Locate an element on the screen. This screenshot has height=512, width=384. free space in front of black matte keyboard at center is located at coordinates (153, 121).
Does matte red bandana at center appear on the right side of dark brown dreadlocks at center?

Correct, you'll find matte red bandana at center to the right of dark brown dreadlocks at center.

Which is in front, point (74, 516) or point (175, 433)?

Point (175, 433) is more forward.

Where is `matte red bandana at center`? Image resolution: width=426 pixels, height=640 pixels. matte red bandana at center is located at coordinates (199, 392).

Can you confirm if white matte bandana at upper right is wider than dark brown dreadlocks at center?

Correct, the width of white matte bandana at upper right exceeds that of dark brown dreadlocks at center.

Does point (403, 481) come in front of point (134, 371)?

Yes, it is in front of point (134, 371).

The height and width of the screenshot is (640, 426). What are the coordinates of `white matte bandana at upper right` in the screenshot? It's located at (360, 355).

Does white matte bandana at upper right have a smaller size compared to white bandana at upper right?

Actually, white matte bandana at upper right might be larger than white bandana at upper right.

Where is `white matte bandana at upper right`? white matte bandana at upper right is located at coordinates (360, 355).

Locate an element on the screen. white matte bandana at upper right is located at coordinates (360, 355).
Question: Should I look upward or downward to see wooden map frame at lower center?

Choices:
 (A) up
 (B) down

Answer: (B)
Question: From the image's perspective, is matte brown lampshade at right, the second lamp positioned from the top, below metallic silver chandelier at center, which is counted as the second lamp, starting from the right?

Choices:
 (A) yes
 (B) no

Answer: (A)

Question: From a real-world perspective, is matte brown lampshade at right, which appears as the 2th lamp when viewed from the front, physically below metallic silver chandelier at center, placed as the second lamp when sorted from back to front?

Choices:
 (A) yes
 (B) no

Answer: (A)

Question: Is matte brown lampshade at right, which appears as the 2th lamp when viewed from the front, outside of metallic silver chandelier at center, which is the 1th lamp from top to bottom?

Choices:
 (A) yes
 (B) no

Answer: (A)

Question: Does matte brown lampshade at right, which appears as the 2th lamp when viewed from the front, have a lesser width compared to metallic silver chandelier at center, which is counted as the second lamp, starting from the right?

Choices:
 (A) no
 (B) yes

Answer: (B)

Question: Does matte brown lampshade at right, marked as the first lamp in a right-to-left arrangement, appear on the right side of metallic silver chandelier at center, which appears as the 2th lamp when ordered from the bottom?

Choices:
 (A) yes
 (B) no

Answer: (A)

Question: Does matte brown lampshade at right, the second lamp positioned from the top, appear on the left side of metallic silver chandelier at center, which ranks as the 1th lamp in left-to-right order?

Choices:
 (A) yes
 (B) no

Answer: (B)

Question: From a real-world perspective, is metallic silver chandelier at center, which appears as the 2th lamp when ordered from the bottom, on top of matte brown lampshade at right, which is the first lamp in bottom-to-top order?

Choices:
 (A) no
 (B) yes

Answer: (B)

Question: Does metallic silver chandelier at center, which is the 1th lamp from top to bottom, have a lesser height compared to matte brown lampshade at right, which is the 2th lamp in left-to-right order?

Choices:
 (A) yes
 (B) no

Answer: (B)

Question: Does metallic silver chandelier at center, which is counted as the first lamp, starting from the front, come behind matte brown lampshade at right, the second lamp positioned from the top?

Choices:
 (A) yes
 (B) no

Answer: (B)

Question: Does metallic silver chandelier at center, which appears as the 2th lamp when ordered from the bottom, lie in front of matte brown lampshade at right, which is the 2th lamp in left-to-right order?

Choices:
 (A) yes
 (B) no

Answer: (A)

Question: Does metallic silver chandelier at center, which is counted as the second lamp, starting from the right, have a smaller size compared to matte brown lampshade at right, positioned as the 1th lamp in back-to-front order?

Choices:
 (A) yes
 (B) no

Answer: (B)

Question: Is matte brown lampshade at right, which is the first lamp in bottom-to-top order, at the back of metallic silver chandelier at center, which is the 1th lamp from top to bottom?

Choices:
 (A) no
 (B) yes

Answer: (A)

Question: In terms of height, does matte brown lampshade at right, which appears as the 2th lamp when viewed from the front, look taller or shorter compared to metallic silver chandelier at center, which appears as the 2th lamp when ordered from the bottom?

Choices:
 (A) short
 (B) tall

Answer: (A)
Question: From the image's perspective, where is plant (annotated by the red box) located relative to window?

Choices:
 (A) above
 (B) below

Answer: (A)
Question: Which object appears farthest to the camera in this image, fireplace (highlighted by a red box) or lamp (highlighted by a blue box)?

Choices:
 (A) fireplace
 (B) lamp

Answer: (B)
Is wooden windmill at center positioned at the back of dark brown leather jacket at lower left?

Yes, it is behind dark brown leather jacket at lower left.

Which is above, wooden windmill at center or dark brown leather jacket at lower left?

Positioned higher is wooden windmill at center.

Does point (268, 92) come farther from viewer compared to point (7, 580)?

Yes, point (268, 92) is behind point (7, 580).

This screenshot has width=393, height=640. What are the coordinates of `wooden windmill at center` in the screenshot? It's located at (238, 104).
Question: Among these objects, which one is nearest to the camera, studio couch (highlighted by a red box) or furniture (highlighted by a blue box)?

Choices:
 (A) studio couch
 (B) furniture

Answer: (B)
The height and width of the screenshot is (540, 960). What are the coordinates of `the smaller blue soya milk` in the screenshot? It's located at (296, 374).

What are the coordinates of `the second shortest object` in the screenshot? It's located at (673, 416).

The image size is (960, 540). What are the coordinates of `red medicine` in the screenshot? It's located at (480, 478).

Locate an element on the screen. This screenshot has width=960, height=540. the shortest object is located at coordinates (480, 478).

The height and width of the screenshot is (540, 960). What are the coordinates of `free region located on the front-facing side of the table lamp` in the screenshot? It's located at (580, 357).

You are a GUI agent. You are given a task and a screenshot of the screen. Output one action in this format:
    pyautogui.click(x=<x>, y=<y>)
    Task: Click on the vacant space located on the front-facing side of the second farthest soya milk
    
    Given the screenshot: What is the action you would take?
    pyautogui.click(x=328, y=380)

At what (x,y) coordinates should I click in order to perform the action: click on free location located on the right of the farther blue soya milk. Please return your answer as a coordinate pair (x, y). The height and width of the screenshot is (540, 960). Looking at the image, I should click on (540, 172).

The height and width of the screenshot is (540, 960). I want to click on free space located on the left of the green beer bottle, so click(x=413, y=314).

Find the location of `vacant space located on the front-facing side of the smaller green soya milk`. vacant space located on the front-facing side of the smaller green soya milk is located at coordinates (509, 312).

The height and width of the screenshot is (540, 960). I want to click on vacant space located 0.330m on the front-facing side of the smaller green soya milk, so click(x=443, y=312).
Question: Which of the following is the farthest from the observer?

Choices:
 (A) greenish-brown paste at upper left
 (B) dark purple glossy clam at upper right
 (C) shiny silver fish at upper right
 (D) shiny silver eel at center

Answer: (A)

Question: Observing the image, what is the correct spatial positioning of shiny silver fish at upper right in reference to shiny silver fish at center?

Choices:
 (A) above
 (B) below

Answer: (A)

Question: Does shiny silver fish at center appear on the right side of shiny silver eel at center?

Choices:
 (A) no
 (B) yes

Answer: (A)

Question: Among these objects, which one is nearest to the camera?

==================================================

What is being asked -
Identify each row above that contains the word "facing", and copy every one of those rows in full.

Solution to this exercise -
The height and width of the screenshot is (540, 960). What are the coordinates of `free region located on the front-facing side of the table lamp` in the screenshot? It's located at (580, 357).
    Task: Click on the vacant space located on the front-facing side of the second farthest soya milk
Find the location of `vacant space located on the front-facing side of the smaller green soya milk`. vacant space located on the front-facing side of the smaller green soya milk is located at coordinates (509, 312).
The height and width of the screenshot is (540, 960). I want to click on vacant space located 0.330m on the front-facing side of the smaller green soya milk, so click(x=443, y=312).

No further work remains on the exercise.